## Task statement:
The line with "(97, 253) = (367, 510): red" and each line following it, up to the final line of the data, should be set down exactly; pictures stay out.

(Coordinate-based object records)
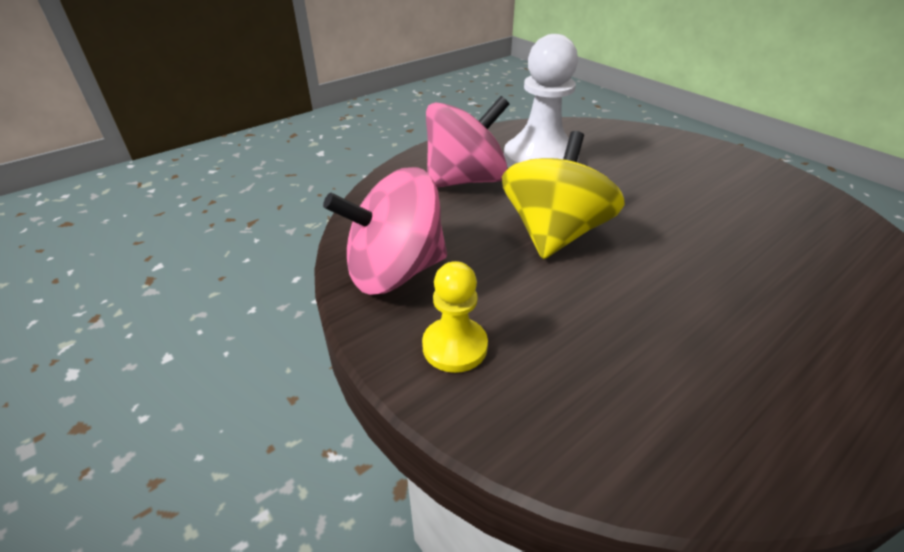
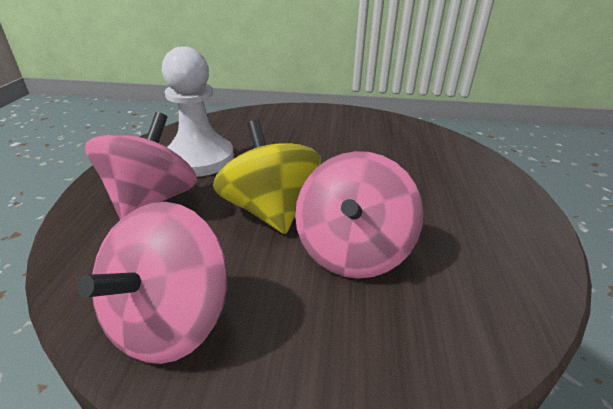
camera: 45 degrees left, 5 degrees down
(455, 346) = (296, 351): yellow pawn -> none
(592, 308) = (352, 251): none -> pink spinning top

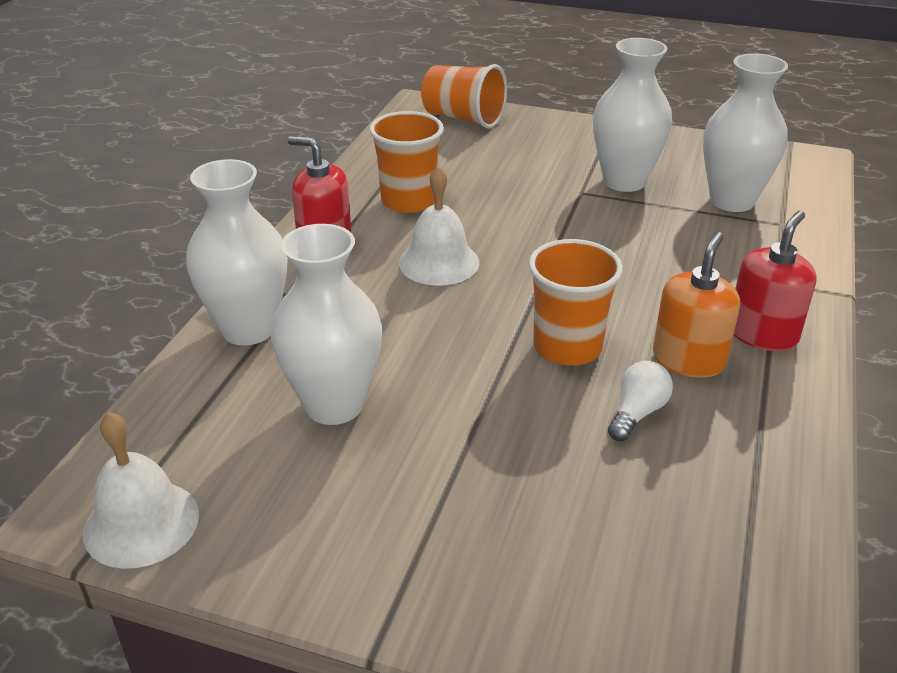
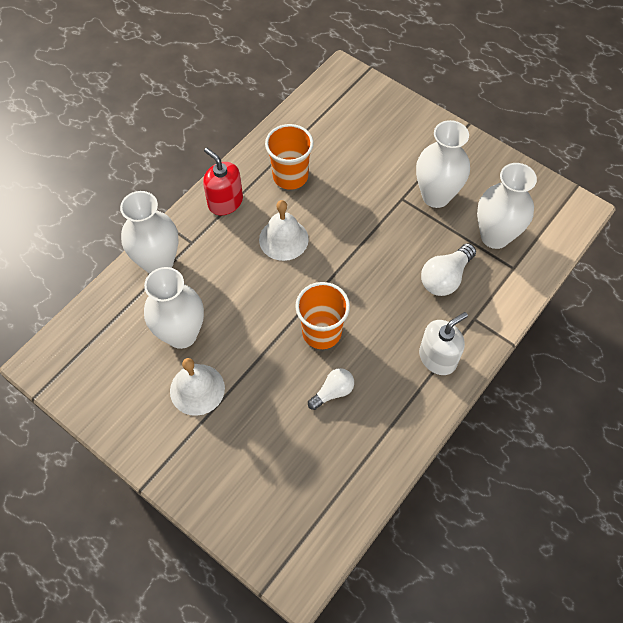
camera: 20 degrees right, 25 degrees up
(141, 523) = (68, 380): white bell -> white bell (197, 389)
(463, 118) = (364, 97): orange cup -> none
(688, 360) = (383, 363): orange soap dispenser -> none
(701, 251) = (445, 278): none -> white light bulb
(762, 334) = (437, 358): red soap dispenser -> white soap dispenser

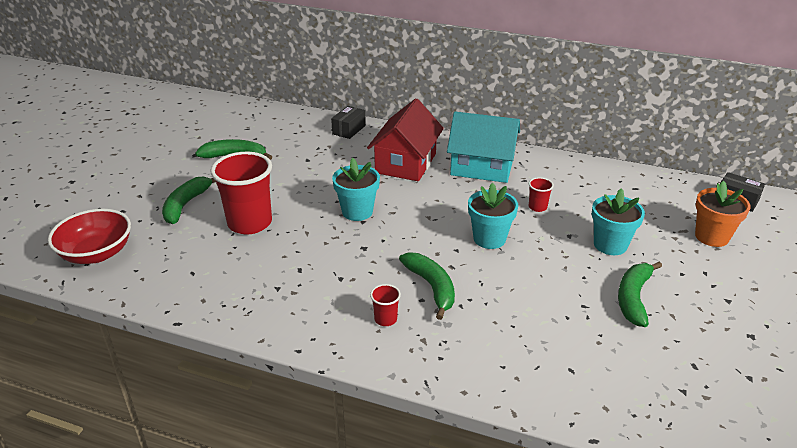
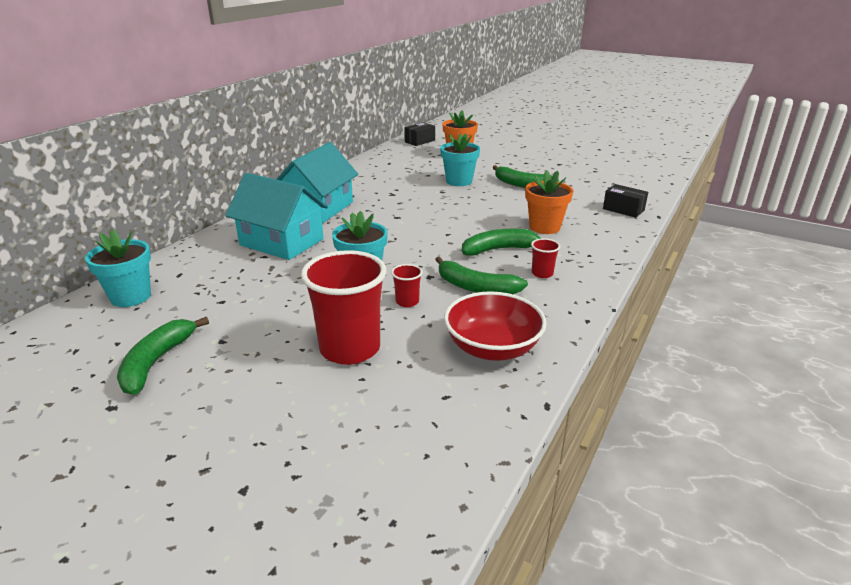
camera: 80 degrees left, 5 degrees down
(97, 253) = (367, 510): red bowl -> red bowl (492, 348)
(186, 205) = (270, 410): green banana -> green banana (476, 287)
(349, 130) = (171, 269): black box -> black box (623, 209)
(406, 163) = (282, 242): red house -> turquoise house
(489, 239) = (436, 219): turquoise flower pot -> turquoise flower pot (131, 297)
(503, 320) = (544, 227): none -> orange flower pot
(537, 207) = (397, 196): red cup -> red cup (407, 302)

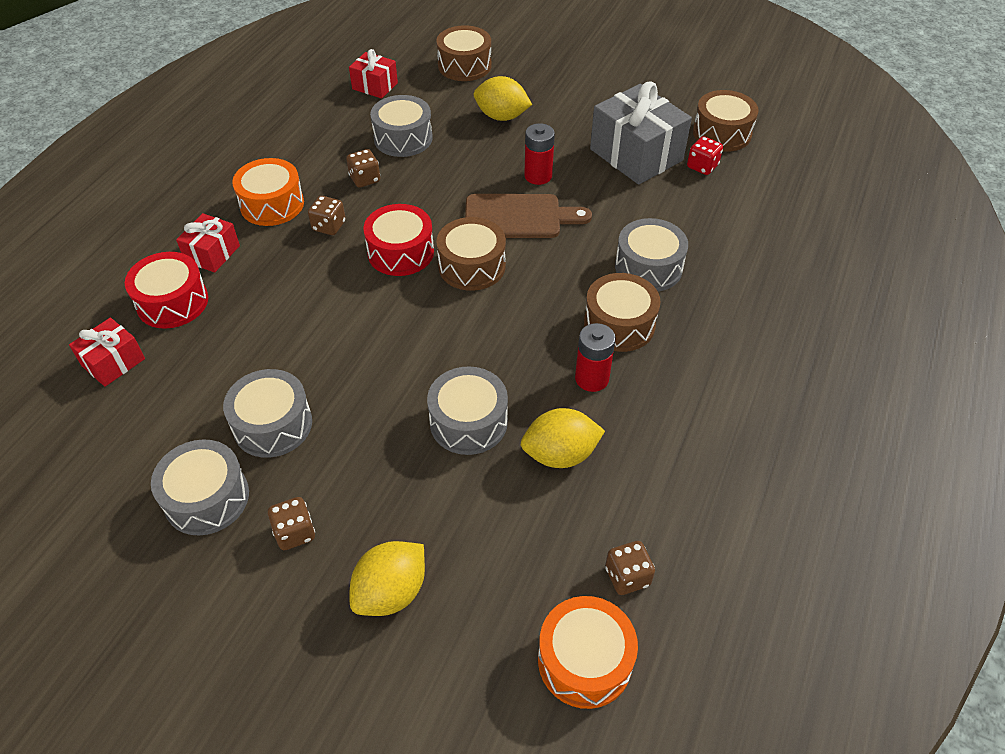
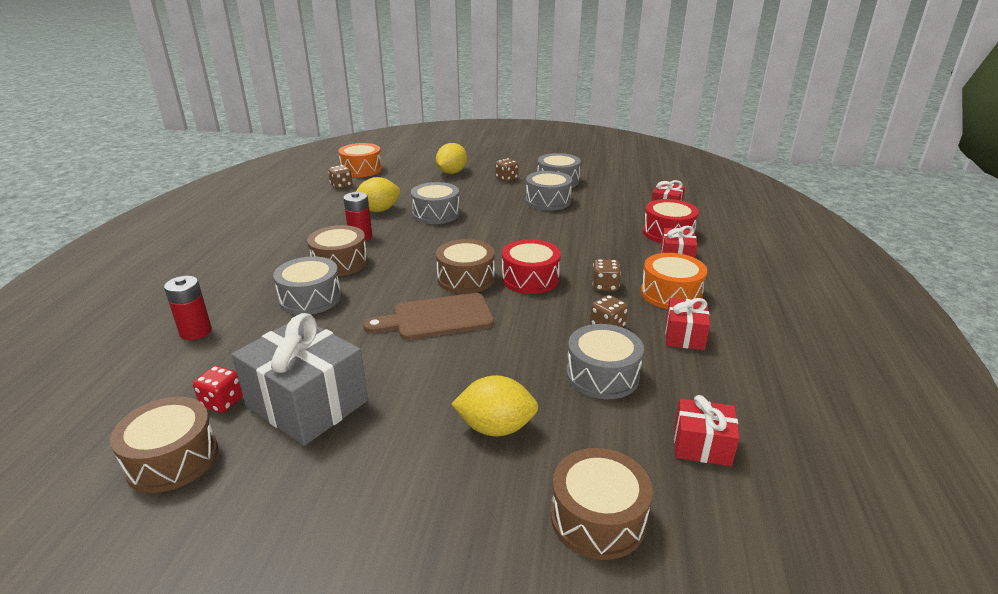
camera: 165 degrees right, 20 degrees down
(307, 159) = (684, 336): none -> red gift
(538, 176) = (426, 358): red battery -> red battery (195, 332)

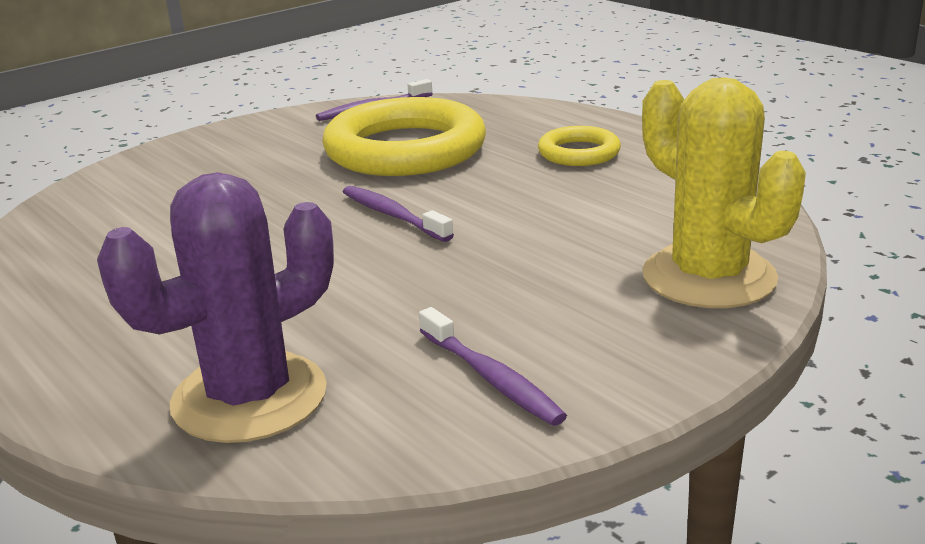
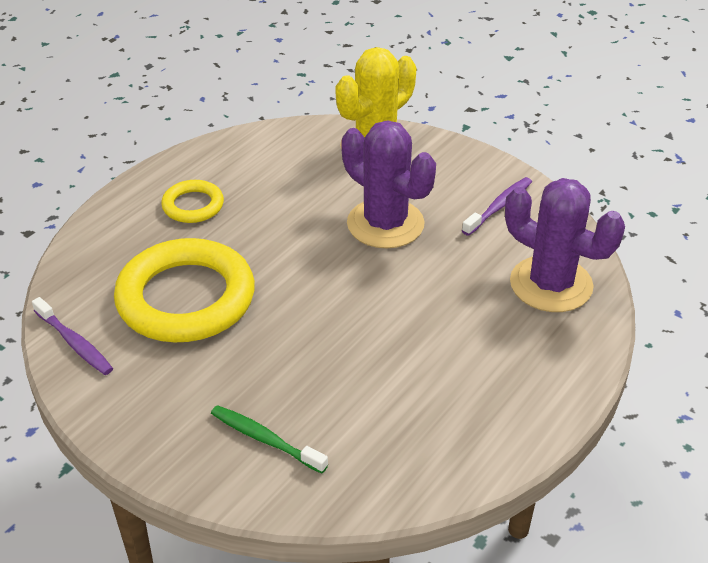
camera: 105 degrees left, 15 degrees up
(165, 180) = (265, 439): none -> green toothbrush
(393, 215) = (317, 278): purple toothbrush -> none
(487, 268) = (385, 224): none -> purple cactus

## Output of the exercise:
(97, 253) = (367, 510): red bowl -> red bowl (492, 348)
(186, 205) = (270, 410): green banana -> green banana (476, 287)
(349, 130) = (171, 269): black box -> black box (623, 209)
(406, 163) = (282, 242): red house -> turquoise house
(489, 239) = (436, 219): turquoise flower pot -> turquoise flower pot (131, 297)
(503, 320) = (544, 227): none -> orange flower pot
(537, 207) = (397, 196): red cup -> red cup (407, 302)

camera: 165 degrees right, 20 degrees down
(307, 159) = (684, 336): none -> red gift
(538, 176) = (426, 358): red battery -> red battery (195, 332)

camera: 105 degrees left, 15 degrees up
(165, 180) = (265, 439): none -> green toothbrush
(393, 215) = (317, 278): purple toothbrush -> none
(487, 268) = (385, 224): none -> purple cactus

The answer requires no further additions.